◆ WORK ORDER: Your answer should consist of each line below that contains the string "arrow".

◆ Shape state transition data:
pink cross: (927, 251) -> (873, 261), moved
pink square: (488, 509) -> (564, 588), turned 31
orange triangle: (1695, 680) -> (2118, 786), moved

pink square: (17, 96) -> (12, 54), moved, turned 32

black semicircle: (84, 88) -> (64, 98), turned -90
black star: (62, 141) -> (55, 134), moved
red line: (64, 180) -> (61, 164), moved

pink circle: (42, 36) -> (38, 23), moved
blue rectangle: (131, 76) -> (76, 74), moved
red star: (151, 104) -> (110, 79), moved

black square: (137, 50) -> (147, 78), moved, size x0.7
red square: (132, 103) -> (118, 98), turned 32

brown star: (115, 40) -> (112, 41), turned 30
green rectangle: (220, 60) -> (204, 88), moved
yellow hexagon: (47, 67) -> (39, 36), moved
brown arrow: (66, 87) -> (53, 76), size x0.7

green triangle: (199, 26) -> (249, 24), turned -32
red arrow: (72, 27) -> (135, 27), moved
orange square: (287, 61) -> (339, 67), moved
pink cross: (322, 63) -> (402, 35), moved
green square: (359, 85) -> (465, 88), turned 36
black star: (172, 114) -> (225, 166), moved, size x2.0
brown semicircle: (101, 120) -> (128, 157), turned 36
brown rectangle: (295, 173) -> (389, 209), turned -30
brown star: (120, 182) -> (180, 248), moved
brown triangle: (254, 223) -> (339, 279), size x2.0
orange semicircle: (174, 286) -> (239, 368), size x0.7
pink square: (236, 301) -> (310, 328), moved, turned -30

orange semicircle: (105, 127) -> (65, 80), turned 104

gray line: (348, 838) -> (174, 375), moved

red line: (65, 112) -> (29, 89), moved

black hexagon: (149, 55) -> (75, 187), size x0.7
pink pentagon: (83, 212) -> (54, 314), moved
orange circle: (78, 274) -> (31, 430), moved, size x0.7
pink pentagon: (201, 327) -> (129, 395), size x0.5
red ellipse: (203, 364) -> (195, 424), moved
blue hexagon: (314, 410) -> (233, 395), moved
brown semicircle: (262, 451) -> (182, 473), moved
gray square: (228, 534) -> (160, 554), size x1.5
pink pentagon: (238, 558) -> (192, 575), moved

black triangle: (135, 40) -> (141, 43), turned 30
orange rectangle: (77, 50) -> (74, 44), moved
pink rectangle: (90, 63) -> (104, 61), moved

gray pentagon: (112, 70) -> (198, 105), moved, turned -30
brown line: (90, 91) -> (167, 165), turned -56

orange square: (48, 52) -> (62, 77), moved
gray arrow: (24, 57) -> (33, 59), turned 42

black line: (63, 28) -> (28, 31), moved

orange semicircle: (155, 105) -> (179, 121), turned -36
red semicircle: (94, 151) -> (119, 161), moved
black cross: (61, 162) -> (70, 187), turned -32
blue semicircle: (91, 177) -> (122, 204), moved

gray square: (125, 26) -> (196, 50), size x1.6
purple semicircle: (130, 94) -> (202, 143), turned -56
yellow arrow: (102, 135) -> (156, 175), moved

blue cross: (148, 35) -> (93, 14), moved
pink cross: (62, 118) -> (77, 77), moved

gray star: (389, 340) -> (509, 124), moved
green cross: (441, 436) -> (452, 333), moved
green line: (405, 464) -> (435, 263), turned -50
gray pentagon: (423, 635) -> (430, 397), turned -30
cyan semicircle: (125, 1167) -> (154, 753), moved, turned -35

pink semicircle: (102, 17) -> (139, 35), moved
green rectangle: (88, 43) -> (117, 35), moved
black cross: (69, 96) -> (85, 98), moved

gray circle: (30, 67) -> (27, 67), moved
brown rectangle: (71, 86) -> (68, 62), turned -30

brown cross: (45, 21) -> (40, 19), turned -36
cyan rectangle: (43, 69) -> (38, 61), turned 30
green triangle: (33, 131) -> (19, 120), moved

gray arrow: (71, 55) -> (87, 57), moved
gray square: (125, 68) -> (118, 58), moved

◆ THE ANSWER:
brown arrow: (66, 87) -> (53, 76), size x0.7
red arrow: (72, 27) -> (135, 27), moved
gray arrow: (24, 57) -> (33, 59), turned 42
yellow arrow: (102, 135) -> (156, 175), moved
gray arrow: (71, 55) -> (87, 57), moved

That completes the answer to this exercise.